((

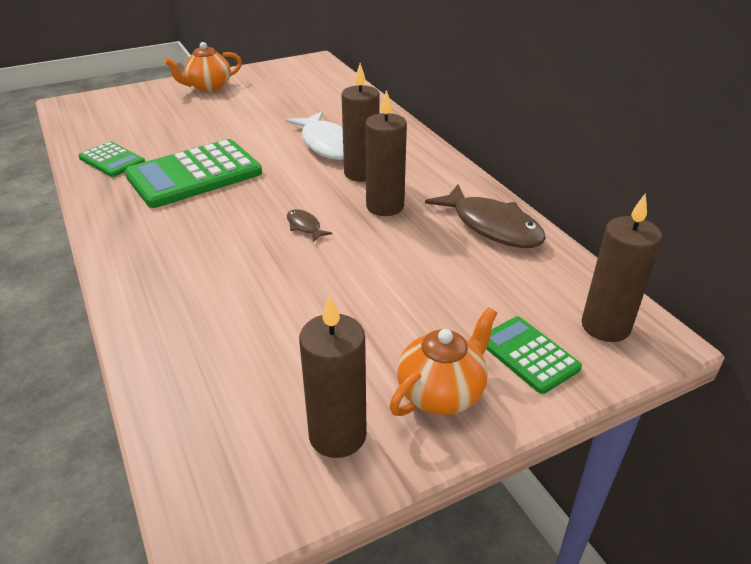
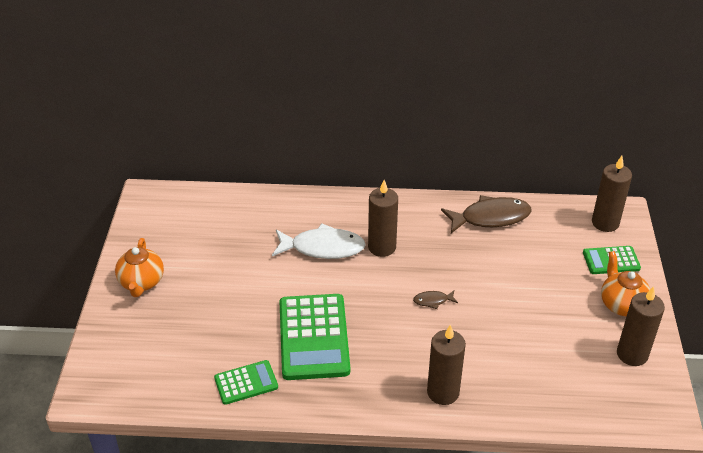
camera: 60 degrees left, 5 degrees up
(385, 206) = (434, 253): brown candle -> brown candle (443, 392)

))
((

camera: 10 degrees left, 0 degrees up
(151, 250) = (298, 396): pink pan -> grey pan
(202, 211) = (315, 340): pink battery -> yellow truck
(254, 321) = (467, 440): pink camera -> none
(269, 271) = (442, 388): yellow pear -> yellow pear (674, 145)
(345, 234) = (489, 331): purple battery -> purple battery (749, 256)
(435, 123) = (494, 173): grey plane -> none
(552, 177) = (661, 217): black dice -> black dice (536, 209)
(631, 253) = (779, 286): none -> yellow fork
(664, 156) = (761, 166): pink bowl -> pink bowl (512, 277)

))

#### [Instructions for the task]
The lines to report are those in the material above that contain the word "camera"; copy every one of them.

#### [Response to the exercise]
camera: 60 degrees left, 5 degrees up
camera: 10 degrees left, 0 degrees up
(254, 321) = (467, 440): pink camera -> none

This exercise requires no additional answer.